::: Supplied material :::

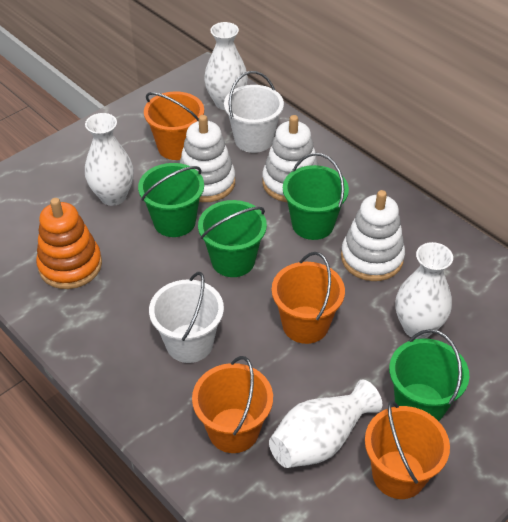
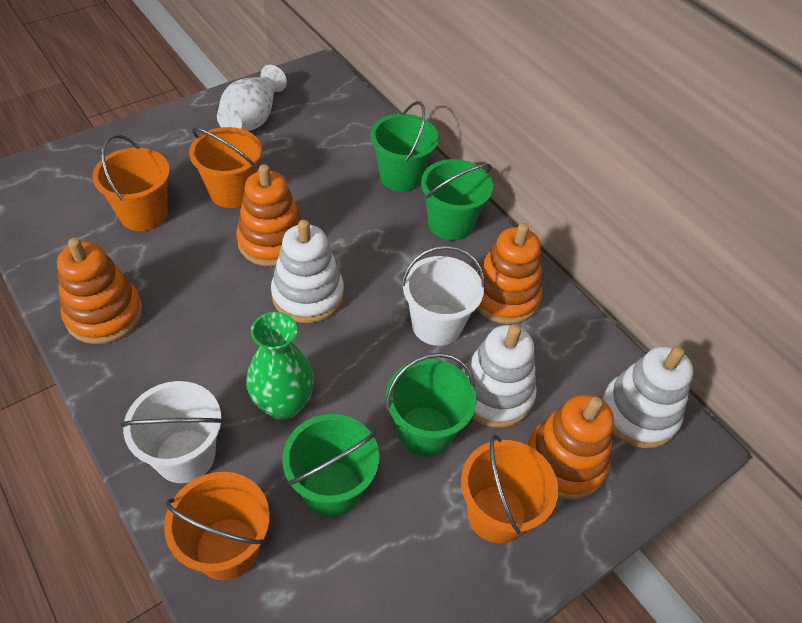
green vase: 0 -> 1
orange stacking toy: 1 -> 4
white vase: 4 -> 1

:::

■ **Task objective**
Would you please repeat all the data word for word, but without the pictures?

■ **Exercise result**
green vase: 0 -> 1
orange stacking toy: 1 -> 4
white vase: 4 -> 1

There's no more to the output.